[Begin]

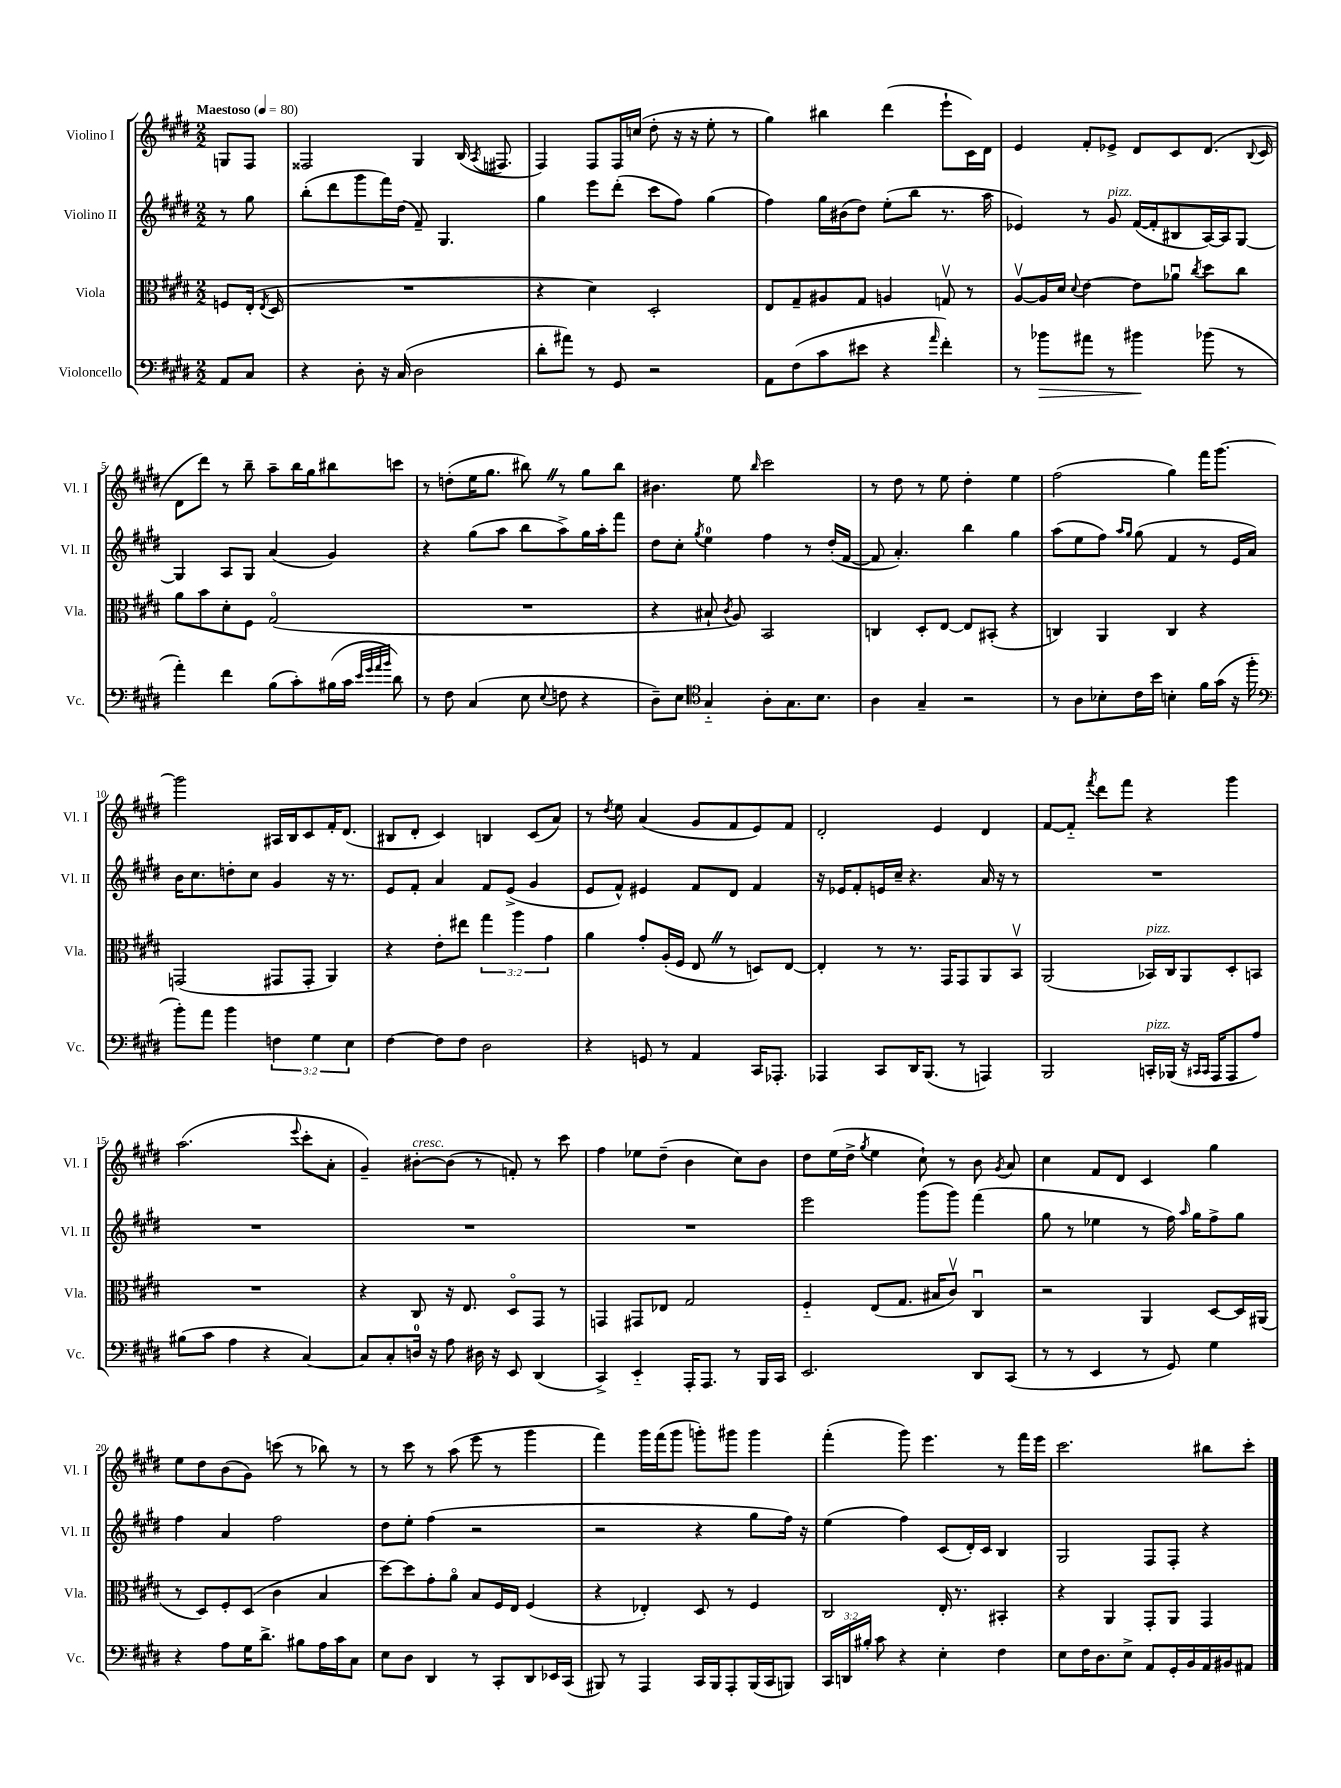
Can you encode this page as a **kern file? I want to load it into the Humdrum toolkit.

**kern	**kern	**kern	**kern
*staff4	*staff3	*staff2	*staff1
*clefF4	*clefC3	*clefG2	*clefG2
*k[f#c#g#d#]	*k[f#c#g#d#]	*k[f#c#g#d#]	*k[f#c#g#d#]
*M2/2	*M2/2	*M2/2	*M2/2
*MM80	*MM80	*MM80	*MM80
8AA/L	8F/L	8r	8G/L
8C#/J	(16E'/Jk	8gg#\	8F#/J
.	8qE/	.	.
.	16D#/	.	.
=	=	=	=
4r	1r	(8bb'\L	2F##/
.	.	8ddd#\	.
8D#'\	.	8ggg#\	.
16r	.	16fff#\L)	.
(16C#/	.	(16dd#\JJ	.
2D#\	.	8f#~/)	4G#/
.	.	4.G#/	.
.	.	.	(16B/
.	.	.	8qA/
.	.	.	8.F#/
=	=	=	=
8d#'\L	4r	4gg#\	4F#/)
8a#\J)	.	.	.
8r	4d#\)	8eee\L	8F#/L
8GG#/	.	(8ddd#'\J	16F#/L
.	.	.	(16cc/JJ
2r	2D#'/	8ccc#\L	8dd#'\
.	.	8ff#\J)	16r
.	.	.	16r
.	.	(4gg#\	8ee'\
.	.	.	8r
=	=	=	=
8AA\L	8E/L	4ff#\)	4gg#\)
(8F#\	8G#~/	.	.
8c#\	8A#/	16gg#\LL	4bb#\
.	.	(16b#\J	.
8e#\J	8G#/J	8dd#\J)	.
4r	4A/	(8ee'\L	(4ddd#\
.	.	8bb\J	.
16qqa/	.	.	.
4f#'\)	8Gv/	8.r	8eee`\L
.	8r	.	16c#\L)
.	.	16aa\	16d#\JJ
=	=	=	=
8r	[8Av/L	4e-/)	4e/
8b-\L	16A/]L	.	.
.	16d#/JJ	.	.
.	8qqd#/	.	.
8a#\J	[4e\	8r	8f#'/L
8r	.	8g#/	8e-^/J
4b#\	8e\]L	([16f#/LL	8d#/L
.	.	16f#'/]J	.
.	8a-u\J	8B#/	8c#/
.	8qcc#/	.	.
(8b-\	8dd#\L	[16A/L)	(8.d#/J
.	.	16A/]J	.
8r	8cc#\J	[8G#/J	.
.	.	.	8qqB/
.	.	.	16c#/
=	=	=	=
4a'\)	8a\L	4G#/]	8d#\L
.	8b\	.	8ddd#\J)
4f#\	8d#'\	8A/L	8r
.	8F#\J	8G#/J	8bb~\
(8B\L	(2G#o/	(4a/	8aa~\L
8c#'\)	.	.	16bb\L
.	.	.	16gg#\J
(16B#\L	.	4g#/)	8bb#\
16c#\JJ	.	.	.
32qqe/LLL	.	.	.
32qqg#/	.	.	.
32qqa/	.	.	.
32qqb/JJJ	.	.	.
8d#\)	.	.	8ccc\J
=	=	=	=
8r	1r	4r	8r
8F#\	.	.	(8dd'\L
(4C#/	.	(8gg#\L	16ee\K
.	.	.	8.gg#\J
.	.	8aa\J	.
8E\	.	8bb\L	8bb#\)
8qqE/	.	.	.
8F\	.	8aa^\)	8r
4r	.	16gg#\L	8gg#\L
.	.	16aa'\J	.
.	.	8fff#\J	8bb#\J
=	=	=	=
8D#~\L)	4r	8dd#\L	4.b#\
8E\J	.	8cc#'\J	.
*clefC4	*	*	*
.	.	8qgg#/	.
4G#'~/	8B#`/	4ee\	.
.	8qc#/	.	.
.	8A/)	.	8ee\
.	.	.	16qqbb/
8A'\L	2BB/	4ff#\	2ccc#\
8.G#\	.	.	.
.	.	8r	.
8.B\J	.	.	.
.	.	(16dd#'/LL	.
.	.	[16f#/JJ	.
=	=	=	=
4A\	4C/	8f#/]	8r
.	.	4.a'/)	8dd#\
4G#~/	8D#'/L	.	8r
.	[8E/J	.	8ee\
2r	8E/]L	4bb\	4dd#'\
.	(8BB#'/J	.	.
.	4r	4gg#\	4ee\
=	=	=	=
8r	4C/)	(8aa\L	(2ff#\
8A\L	.	8ee\	.
8B-'\	4AA/	8ff#\J)	.
.	.	16qqaa/LL	.
.	.	16qqgg#/JJ	.
16c#\L	.	(8gg#\	.
16b\JJ	.	.	.
4B'\	4C/	4f#/	4gg#\)
16f#\LL	4r	8r	16fff#\LK
(16g#\JJ	.	.	[8.ggg#\J
16r	.	16e/LL	.
16ff#'\	.	16a/JJ)	.
=	=	=	=
*clefF4	*	*	*
8b'\L)	(2GG/	16b\LK	2ggg#\]
.	.	8.cc#\	.
8a\J	.	.	.
4b\	.	8dd'\	.
.	.	8cc#\J	.
6F\	8GG#/L	4g#/	16A#/LL
.	.	.	16B/J
.	8GG#'/J	.	8c#/
6G#\	.	.	.
.	4AA/)	16r	16f#'/K
.	.	8.r	(8.d#/J
6E\	.	.	.
=	=	=	=
[4F#\	4r	8e/L	8B#/L
.	.	8f#'/J	8d#'/J
8F#\]L	8e'\L	4a/	4c#/)
8F#\J	8ee#\J	.	.
2D#\	6gg#\	8f#/L	4B/
.	.	(8e^/J	.
.	6aa\	.	.
.	.	4g#/	(8c#/L
.	6g#\	.	.
.	.	.	8a/J)
=	=	=	=
4r	4a\	8e/L	8r
.	.	.	8qdd#/
.	.	8f#^^/J)	8ee\
8GG/	8g#'/L	4e#/	(4a/
8r	(16A'/L	.	.
.	16F#/JJ	.	.
4AA/	8E/	8f#/L	8g#/L
.	8r	8d#/J	8f#/
16CC#/LK	8D/L)	4f#/	8e/)
8.AAA-'/J	.	.	.
.	[8E/J	.	8f#/J
=	=	=	=
4AAA-/	4E'/]	16r	2d#'/
.	.	16e-/LK	.
.	.	8f#'/	.
8CC#/L	8r	16e/L	.
.	.	16cc#~/JJ	.
16DD#/K	8.r	4.r	.
(8.BBB/J	.	.	.
.	.	.	4e/
.	16GG#/LK	.	.
8r	8GG#/	.	.
4AAA/)	8AA/	16a/	4d#/
.	.	16r	.
.	8BBv/J	8r	.
=	=	=	=
2BBB/	(2AA/	1r	[8f#/L
.	.	.	8f#'~/]J
.	.	.	8qfff#/
.	.	.	8ddd#\L
.	.	.	8fff#\J
16CC'/LL	16BB-/LL)	.	4r
(16BBB-/JJ	16C#/J	.	.
16r	8AA/	.	.
16qqCC#/LL	.	.	.
16qqCC#/JJ	.	.	.
16AAA/LK	.	.	.
8AAA/	8D#'/	.	4ggg#\
8A/J)	8BB/J	.	.
=	=	=	=
(8B#\L	1r	1r	(2.aa\
8c#\J	.	.	.
4A\	.	.	.
4r	.	.	.
.	.	.	8qqeee/
[4C#/)	.	.	8ccc#'\L
.	.	.	8a'\J
=	=	=	=
8C#/]L	4r	1r	4g#~/)
8C#'/	.	.	.
16D/Jk	8C#/	.	[8b#'\L
16r	.	.	.
8A\	16r	.	(8b#\]J
.	8.E/	.	.
16D#\	.	.	8r
16r	.	.	.
8EE/	8D#o/L	.	8f'/)
(4DD#/	8GG#/J	.	8r
.	8r	.	8ccc#\
=	=	=	=
4CC#^/)	4GG/	1r	4ff#\
4EE'~/	8GG#/L	.	8ee-\L
.	8E-/J	.	(8dd#~\J
16AAA'/LK	2G#/	.	4b\
8.AAA/J	.	.	.
8r	.	.	8cc#\L)
16BBB/LL	.	.	8b\J
16CC#/JJ	.	.	.
=	=	=	=
2.EE/	4F#'~/	2eee\	8dd#\L
.	.	.	(16ee\L
.	.	.	16dd#^\JJ
.	.	.	8qgg#/
.	(8E/L	.	4ee\
.	8.G#/J	.	.
.	.	(8ggg#\L	8cc#`\)
.	16B#/LK	.	.
.	8c#v/J)	8ggg#\J)	8r
8DD#/L	4C#u/	(4fff#\	8b\
.	.	.	8qg#/
(8CC#/J	.	.	8a/
=	=	=	=
8r	2r	8gg#\	4cc#\
8r	.	8r	.
4EE/	.	4ee-\	8f#/L
.	.	.	8d#/J
8r	4AA/	8r	4c#/
8GG#/)	.	16ff#\)	.
.	.	16qqaa/	.
.	.	16gg#\LK	.
4G#\	[8D#/L	8ff#^\	4gg#\
.	16D#/]L	8gg#\J	.
.	(16AA#/JJ	.	.
=	=	=	=
4r	8r	4ff#\	8ee\L
.	8D#/L)	.	8dd#\
8A\L	8F#'/	4a/	(8b\
16G#\K	(8D#/J	.	8g#\J)
8.d#^\J	.	.	.
.	4c#\	2ff#\	(8ccc\
8B#\L	.	.	8r
16A\L	4B/	.	8bb-\)
16c#\J	.	.	.
8C#\J	.	.	8r
=	=	=	=
8E\L	[8dd#\L)	8dd#\L	8r
8D#\J	8dd#\]	8ee'\J	8ccc#\
4DD#/	8g#'\	(4ff#\	8r
.	8ao\J	.	(8aa\
8r	8B/L	2r	8eee\
8CC#'/L	16F#/L	.	8r
.	16E/JJ	.	.
8DD#/	(4F#/	.	4ggg#\
16EE-/L	.	.	.
(16CC#/JJ	.	.	.
=	=	=	=
8BBB#/)	4r	2r	4fff#\)
8r	.	.	.
4AAA/	4E-'/)	.	16ggg#\LL
.	.	.	(16fff#\J
.	.	.	8ggg#\J
16CC#/LL	8D#/	4r	8ggg'\L)
16BBB#/J	.	.	.
8AAA'/	8r	.	8ggg#\J
(16BBB#/L	4F#/	8gg#\L	4ggg#\
16CC#/J	.	.	.
8BBB/J)	.	16ff#\Jk)	.
.	.	16r	.
=	=	=	=
24CC#/LL	2C#/	(4ee\	(4fff#'\
24DD/	.	.	.
24B#'/JJ	.	.	.
8c#\	.	.	.
4r	.	4ff#\)	8ggg#\)
.	.	.	4.eee\
4E'\	16E'/	(8c#/L	.
.	8.r	.	.
.	.	16d#'/L)	.
.	.	16c#/JJ	.
4F#\	4BB#'/	4B/	8r
.	.	.	16fff#\LL
.	.	.	16eee\JJ
=	=	=	=
8E\L	4r	2G#/	2.ccc#\
16F#\K	.	.	.
8.D#\	.	.	.
.	4AA/	.	.
8E^\J	.	.	.
8AA/L	8GG#'/L	8F#/L	.
16GG#'/L	8AA/J	8F#'/J	.
16BB/	.	.	.
16AA/	4GG#/	4r	8bb#\L
16BB#/J	.	.	.
8AA#/J	.	.	8ccc#'\J
==	==	==	==
*-	*-	*-	*-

[End]

§ **JOB**
Show each line of the listing above that contains the string "kern".

§ **TASK RESULT**
Can you encode this page as a **kern file? I want to load it into the Humdrum toolkit.
**kern	**kern	**kern	**kern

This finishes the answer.